Give the number of lines in the listing that contain the word "none", and nothing besides.
Material provided START
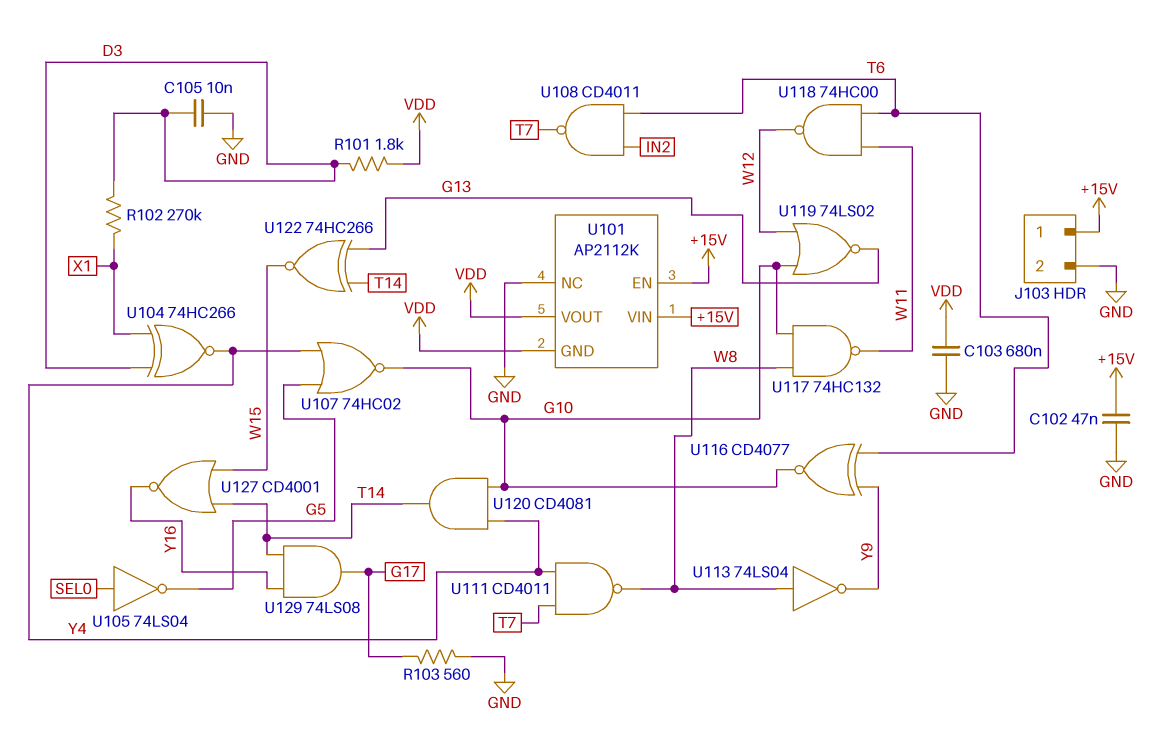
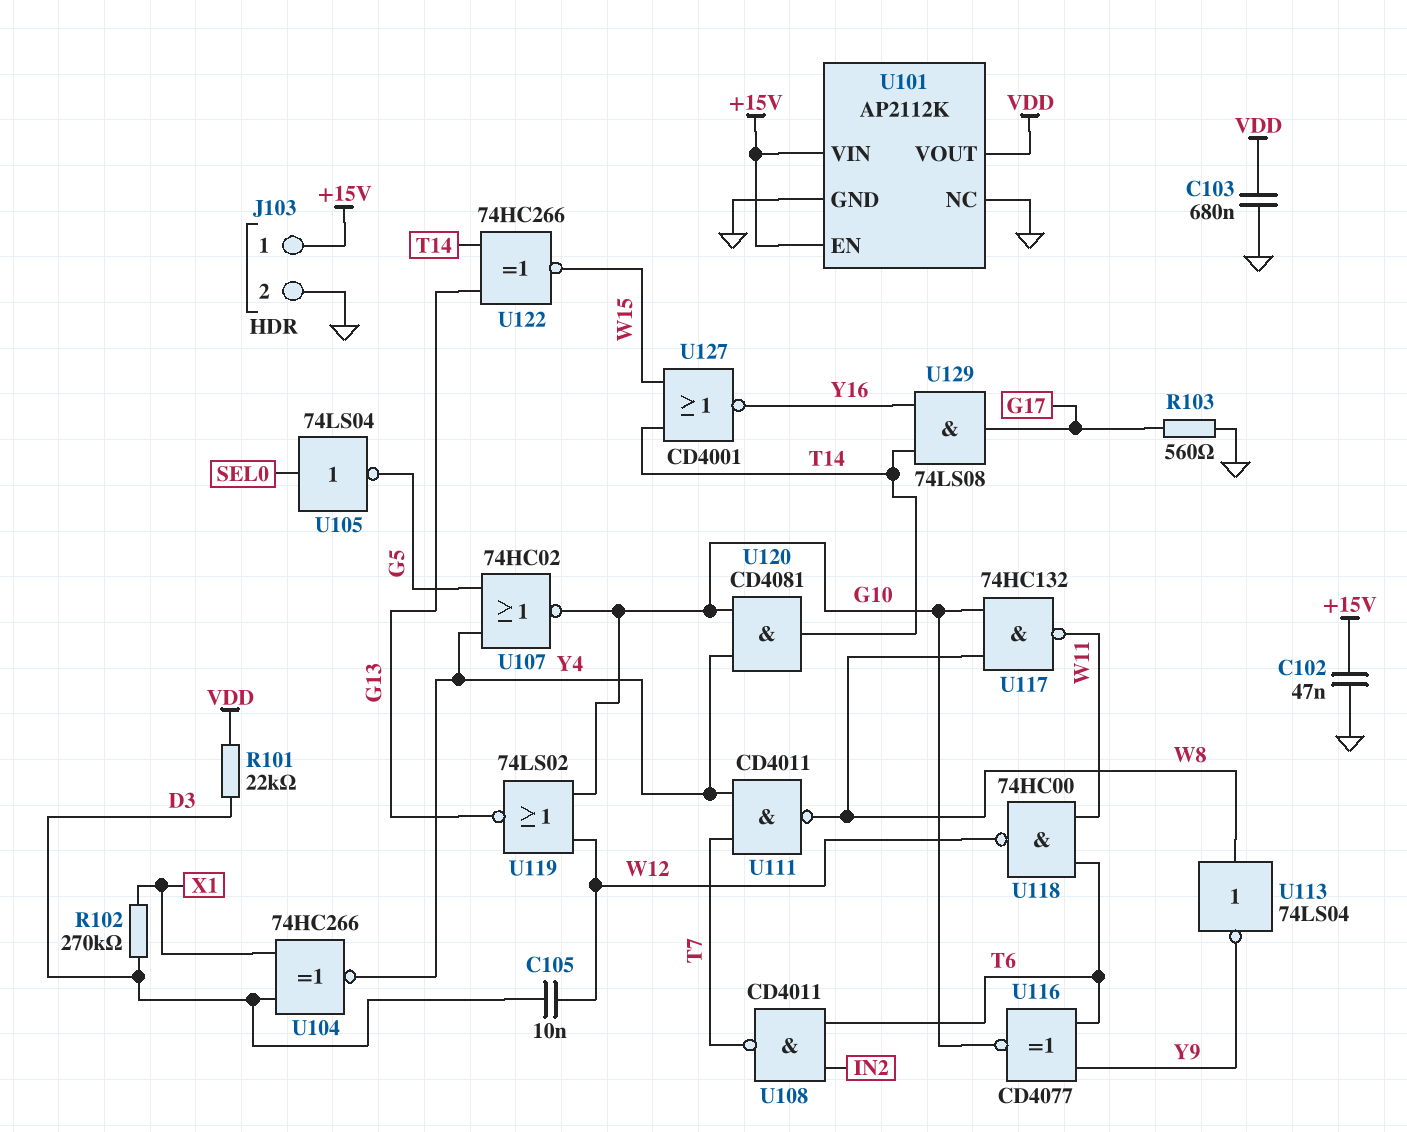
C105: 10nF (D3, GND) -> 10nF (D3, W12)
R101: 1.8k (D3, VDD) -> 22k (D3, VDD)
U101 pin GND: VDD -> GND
Material provided END
Material provided START
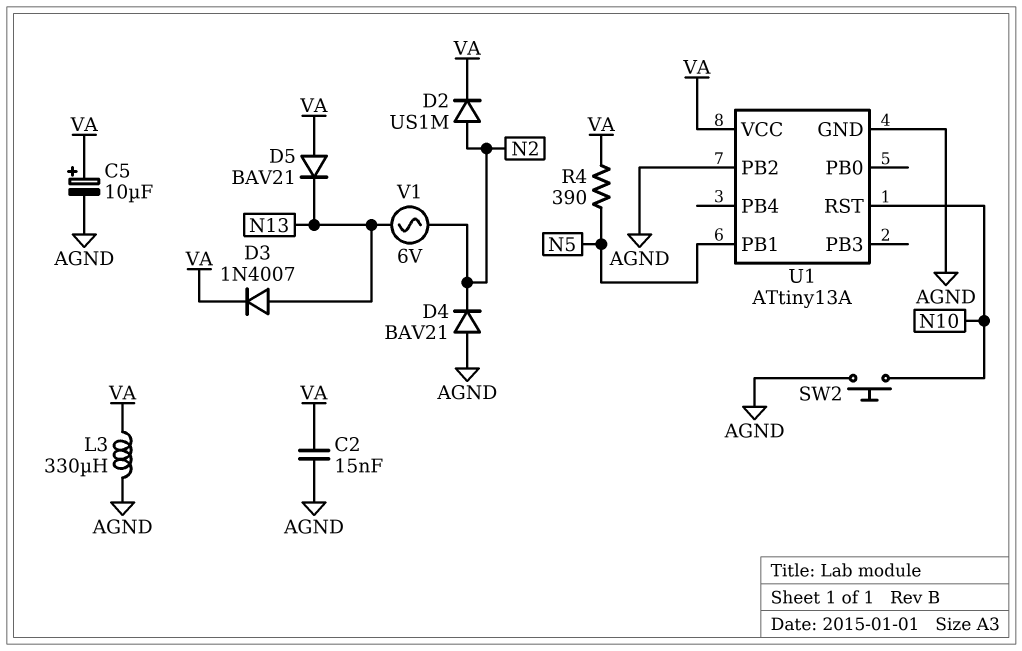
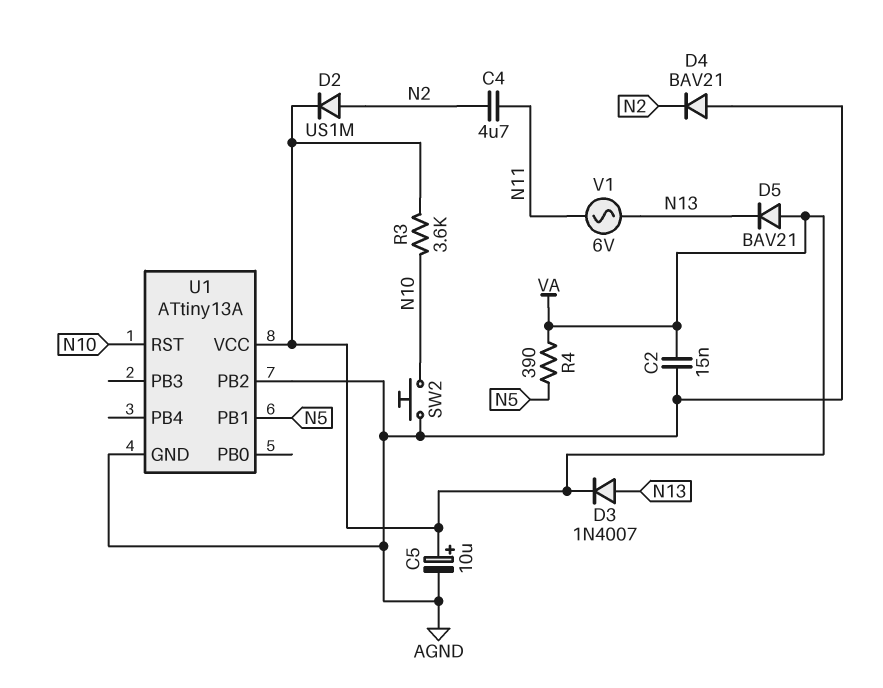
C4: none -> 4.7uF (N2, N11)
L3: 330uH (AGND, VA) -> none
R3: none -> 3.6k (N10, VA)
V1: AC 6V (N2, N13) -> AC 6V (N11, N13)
Material provided END
Material provided START
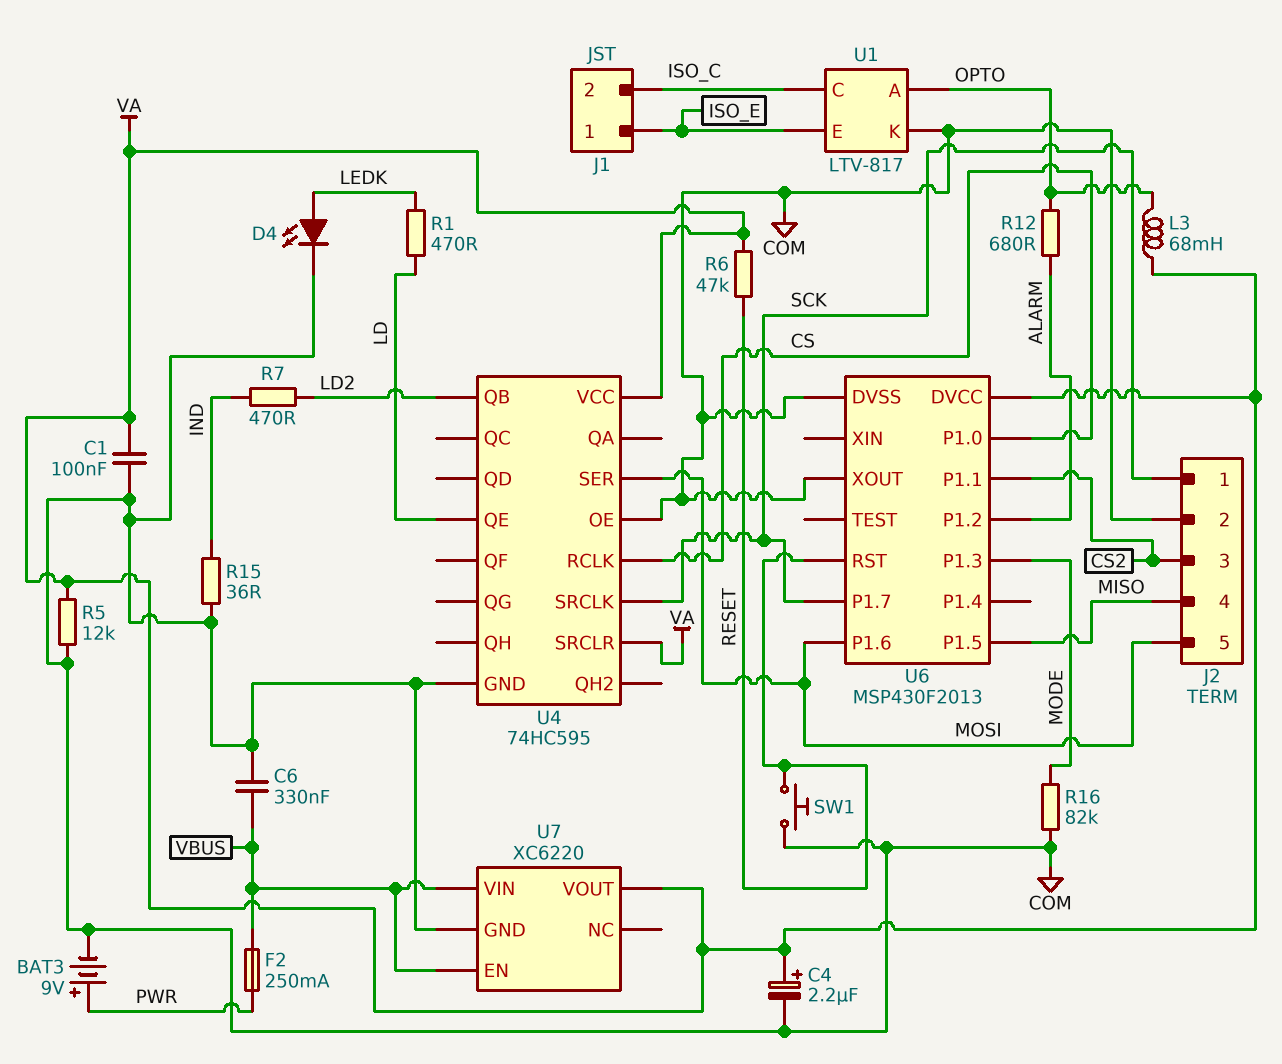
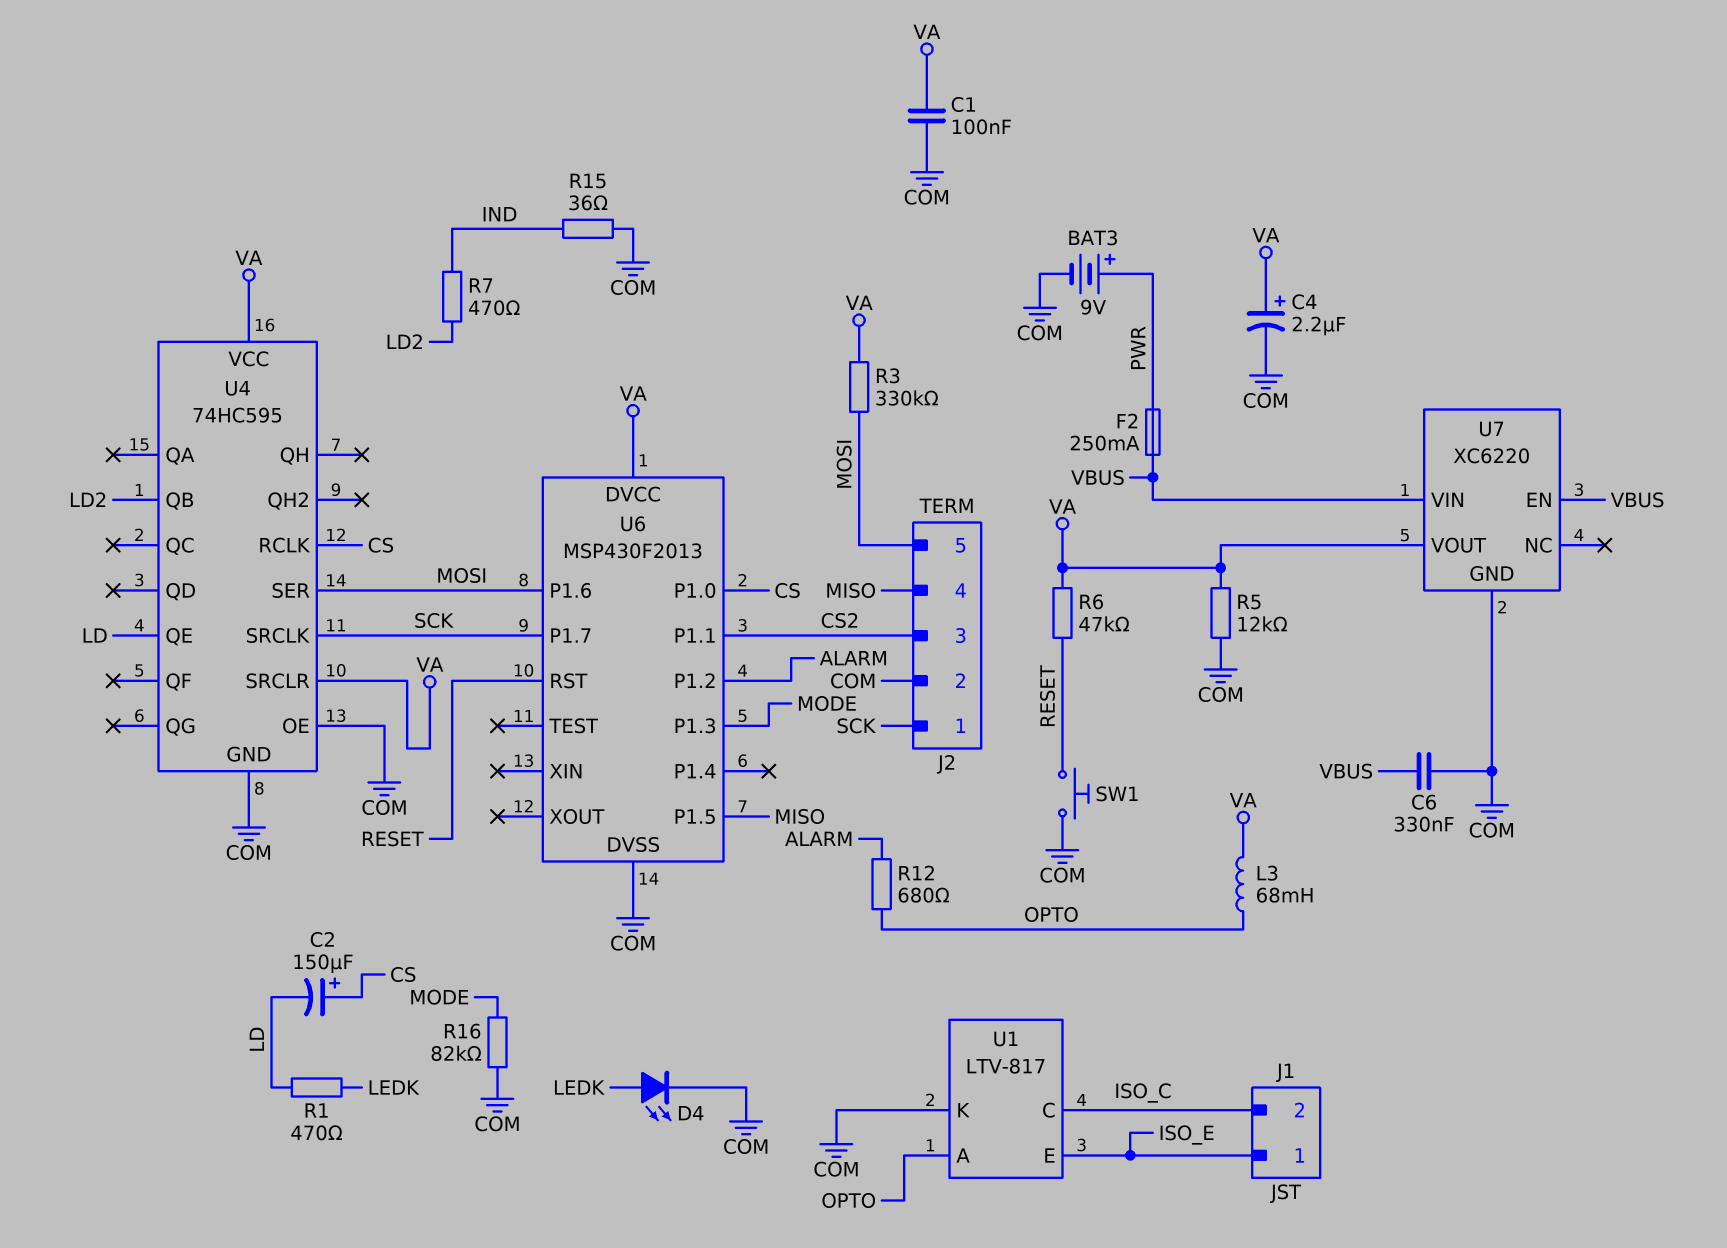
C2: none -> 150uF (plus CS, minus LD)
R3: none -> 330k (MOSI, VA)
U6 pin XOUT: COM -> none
Material provided END
# Solution below
6